Records from a dataset
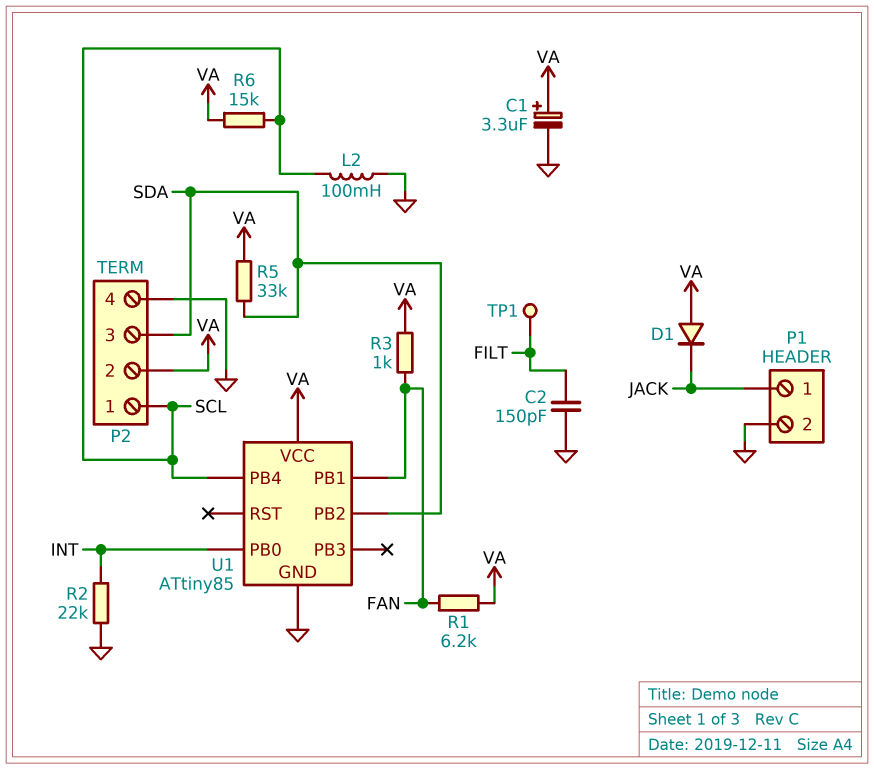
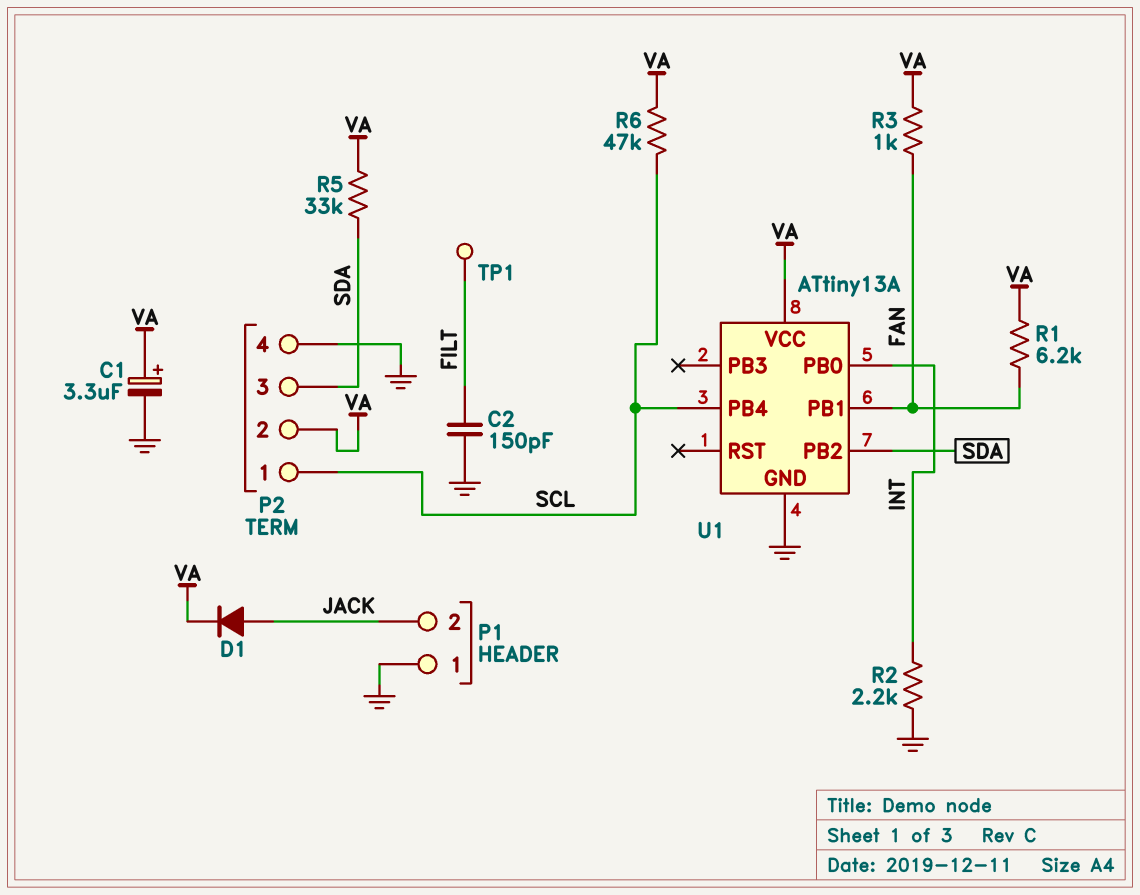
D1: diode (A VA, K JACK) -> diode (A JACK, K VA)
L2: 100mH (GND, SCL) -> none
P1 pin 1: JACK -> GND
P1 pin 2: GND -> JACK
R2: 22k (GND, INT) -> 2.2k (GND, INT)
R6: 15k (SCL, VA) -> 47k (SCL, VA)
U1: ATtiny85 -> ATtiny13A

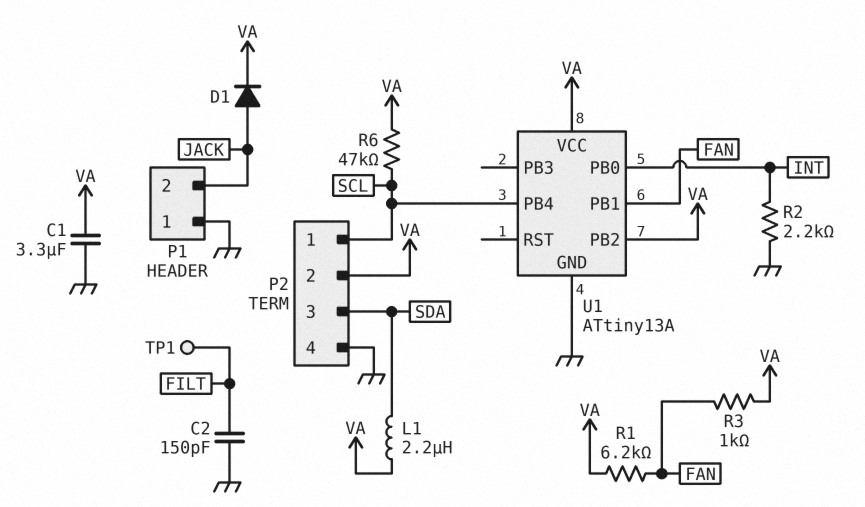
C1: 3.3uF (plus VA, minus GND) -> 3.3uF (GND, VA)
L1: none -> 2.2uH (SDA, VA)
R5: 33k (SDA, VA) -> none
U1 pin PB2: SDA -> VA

■ TASK PROMPT:
Copy the records above exactly, leaving out every picture.

■ ANSWER SPACE:
D1: diode (A VA, K JACK) -> diode (A JACK, K VA)
L2: 100mH (GND, SCL) -> none
P1 pin 1: JACK -> GND
P1 pin 2: GND -> JACK
R2: 22k (GND, INT) -> 2.2k (GND, INT)
R6: 15k (SCL, VA) -> 47k (SCL, VA)
U1: ATtiny85 -> ATtiny13A

C1: 3.3uF (plus VA, minus GND) -> 3.3uF (GND, VA)
L1: none -> 2.2uH (SDA, VA)
R5: 33k (SDA, VA) -> none
U1 pin PB2: SDA -> VA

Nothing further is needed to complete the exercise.